What you are asked to do: Output all the entries word for word. Omit the pictures.

##### Exercise data #####

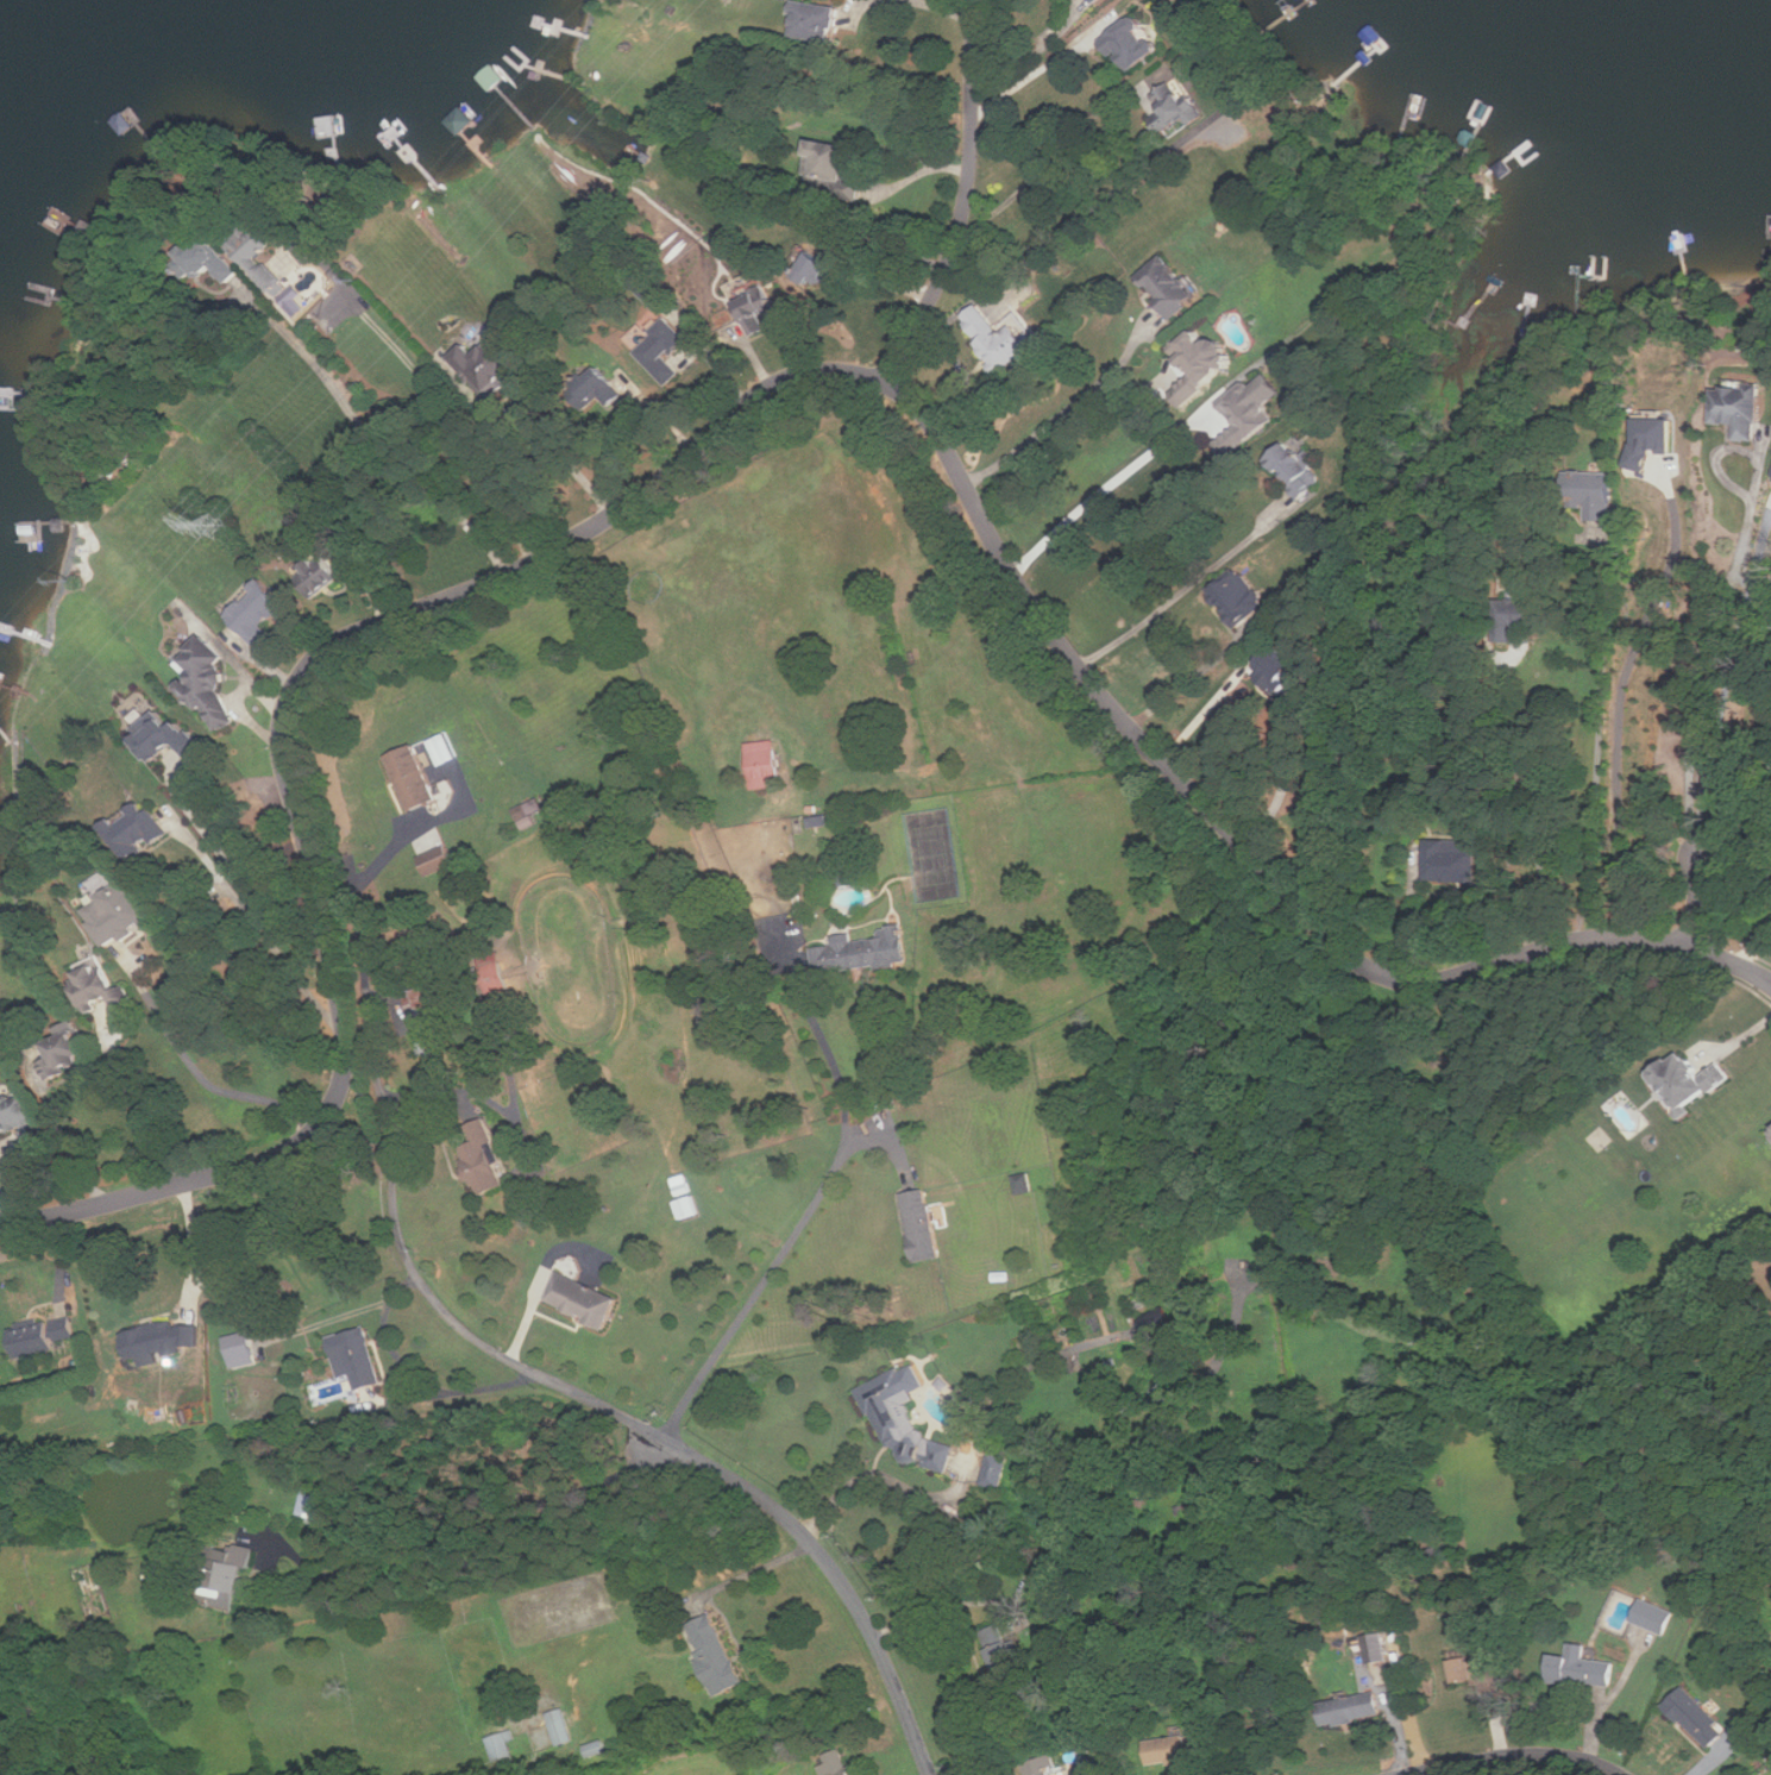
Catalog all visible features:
building: (1098, 1)
road: (939, 9)
building: (819, 21)
building: (1133, 41)
road: (1030, 55)
road: (1033, 76)
building: (1176, 106)
building: (461, 119)
building: (828, 157)
road: (1040, 166)
road: (965, 200)
building: (256, 259)
building: (1171, 286)
building: (755, 304)
building: (1000, 338)
building: (661, 344)
building: (1206, 354)
building: (491, 363)
road: (746, 405)
building: (1741, 409)
building: (1250, 411)
road: (1062, 414)
road: (449, 422)
road: (1060, 438)
building: (1652, 439)
road: (374, 440)
road: (557, 451)
building: (1297, 469)
road: (1107, 489)
building: (1598, 499)
power tower: (218, 522)
road: (1176, 590)
building: (1243, 597)
building: (261, 612)
road: (1702, 657)
building: (1278, 667)
building: (209, 682)
road: (1188, 683)
road: (1725, 691)
road: (1617, 711)
road: (1202, 716)
building: (169, 738)
road: (1599, 757)
building: (765, 764)
building: (413, 777)
road: (1736, 810)
building: (527, 812)
building: (827, 820)
building: (138, 831)
road: (1740, 839)
building: (439, 860)
building: (1451, 860)
road: (242, 883)
road: (1695, 902)
building: (119, 913)
road: (1408, 914)
road: (257, 926)
road: (1751, 944)
building: (864, 951)
building: (100, 987)
building: (423, 1022)
building: (66, 1052)
road: (193, 1067)
building: (1692, 1081)
road: (482, 1094)
road: (132, 1104)
building: (22, 1118)
road: (58, 1132)
building: (484, 1159)
building: (1022, 1183)
road: (803, 1215)
building: (924, 1225)
road: (190, 1247)
building: (584, 1300)
building: (43, 1335)
road: (478, 1341)
building: (159, 1342)
building: (241, 1349)
building: (357, 1356)
road: (417, 1374)
building: (903, 1418)
building: (995, 1469)
building: (318, 1506)
road: (474, 1527)
building: (221, 1575)
road: (752, 1575)
road: (950, 1606)
building: (1654, 1616)
building: (1376, 1648)
building: (1005, 1654)
building: (715, 1655)
building: (1582, 1668)
building: (1477, 1672)
building: (1352, 1709)
building: (1698, 1717)
building: (561, 1727)
building: (504, 1746)
building: (1168, 1750)
road: (1521, 1755)
road: (1717, 1755)
building: (838, 1763)
building: (1042, 1766)

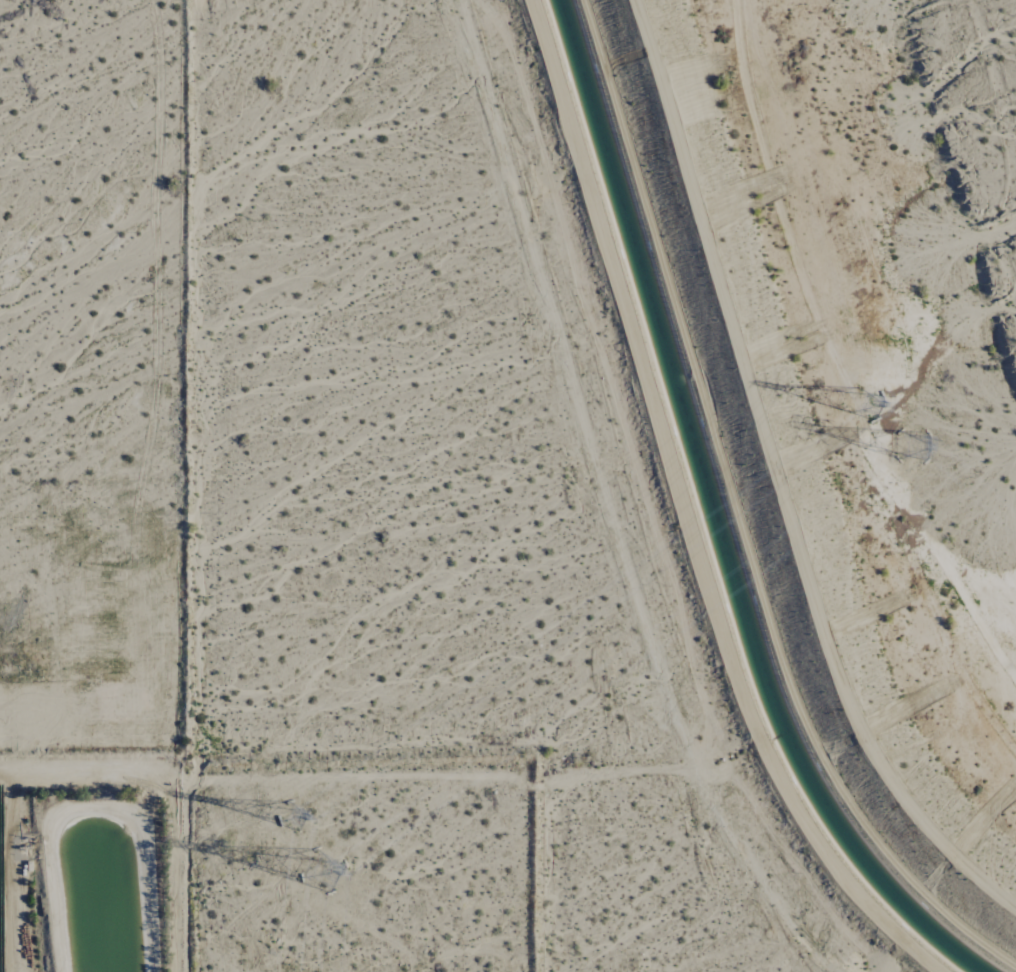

#####

Response to this exercise:
Catalog all visible features:
building: (1098, 1)
road: (939, 9)
building: (819, 21)
building: (1133, 41)
road: (1030, 55)
road: (1033, 76)
building: (1176, 106)
building: (461, 119)
building: (828, 157)
road: (1040, 166)
road: (965, 200)
building: (256, 259)
building: (1171, 286)
building: (755, 304)
building: (1000, 338)
building: (661, 344)
building: (1206, 354)
building: (491, 363)
road: (746, 405)
building: (1741, 409)
building: (1250, 411)
road: (1062, 414)
road: (449, 422)
road: (1060, 438)
building: (1652, 439)
road: (374, 440)
road: (557, 451)
building: (1297, 469)
road: (1107, 489)
building: (1598, 499)
power tower: (218, 522)
road: (1176, 590)
building: (1243, 597)
building: (261, 612)
road: (1702, 657)
building: (1278, 667)
building: (209, 682)
road: (1188, 683)
road: (1725, 691)
road: (1617, 711)
road: (1202, 716)
building: (169, 738)
road: (1599, 757)
building: (765, 764)
building: (413, 777)
road: (1736, 810)
building: (527, 812)
building: (827, 820)
building: (138, 831)
road: (1740, 839)
building: (439, 860)
building: (1451, 860)
road: (242, 883)
road: (1695, 902)
building: (119, 913)
road: (1408, 914)
road: (257, 926)
road: (1751, 944)
building: (864, 951)
building: (100, 987)
building: (423, 1022)
building: (66, 1052)
road: (193, 1067)
building: (1692, 1081)
road: (482, 1094)
road: (132, 1104)
building: (22, 1118)
road: (58, 1132)
building: (484, 1159)
building: (1022, 1183)
road: (803, 1215)
building: (924, 1225)
road: (190, 1247)
building: (584, 1300)
building: (43, 1335)
road: (478, 1341)
building: (159, 1342)
building: (241, 1349)
building: (357, 1356)
road: (417, 1374)
building: (903, 1418)
building: (995, 1469)
building: (318, 1506)
road: (474, 1527)
building: (221, 1575)
road: (752, 1575)
road: (950, 1606)
building: (1654, 1616)
building: (1376, 1648)
building: (1005, 1654)
building: (715, 1655)
building: (1582, 1668)
building: (1477, 1672)
building: (1352, 1709)
building: (1698, 1717)
building: (561, 1727)
building: (504, 1746)
building: (1168, 1750)
road: (1521, 1755)
road: (1717, 1755)
building: (838, 1763)
building: (1042, 1766)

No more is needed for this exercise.